Wherever "lugonex" appears in the records below, copy the line that holds it.

Exercise data:
# # # # #
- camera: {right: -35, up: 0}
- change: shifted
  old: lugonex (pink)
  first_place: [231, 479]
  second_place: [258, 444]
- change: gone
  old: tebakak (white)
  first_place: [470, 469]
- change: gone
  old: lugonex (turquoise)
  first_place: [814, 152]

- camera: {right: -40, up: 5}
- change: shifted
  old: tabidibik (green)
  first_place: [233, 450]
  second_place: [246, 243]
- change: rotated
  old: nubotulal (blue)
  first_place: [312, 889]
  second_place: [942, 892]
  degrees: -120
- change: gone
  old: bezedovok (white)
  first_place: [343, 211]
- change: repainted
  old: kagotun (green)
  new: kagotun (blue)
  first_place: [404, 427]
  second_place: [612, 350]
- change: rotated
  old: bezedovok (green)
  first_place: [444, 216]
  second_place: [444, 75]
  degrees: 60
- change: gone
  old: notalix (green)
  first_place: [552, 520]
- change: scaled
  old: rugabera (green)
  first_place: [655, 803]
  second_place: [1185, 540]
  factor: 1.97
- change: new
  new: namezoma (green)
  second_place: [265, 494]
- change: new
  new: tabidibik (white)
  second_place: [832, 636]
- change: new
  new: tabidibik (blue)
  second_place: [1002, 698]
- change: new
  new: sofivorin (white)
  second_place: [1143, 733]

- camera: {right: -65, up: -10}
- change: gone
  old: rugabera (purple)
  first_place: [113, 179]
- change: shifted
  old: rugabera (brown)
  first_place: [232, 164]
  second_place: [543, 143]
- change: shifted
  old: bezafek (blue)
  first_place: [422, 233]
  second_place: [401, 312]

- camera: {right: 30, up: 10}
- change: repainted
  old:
# # # # #
Response area:
  old: lugonex (pink)
  old: lugonex (turquoise)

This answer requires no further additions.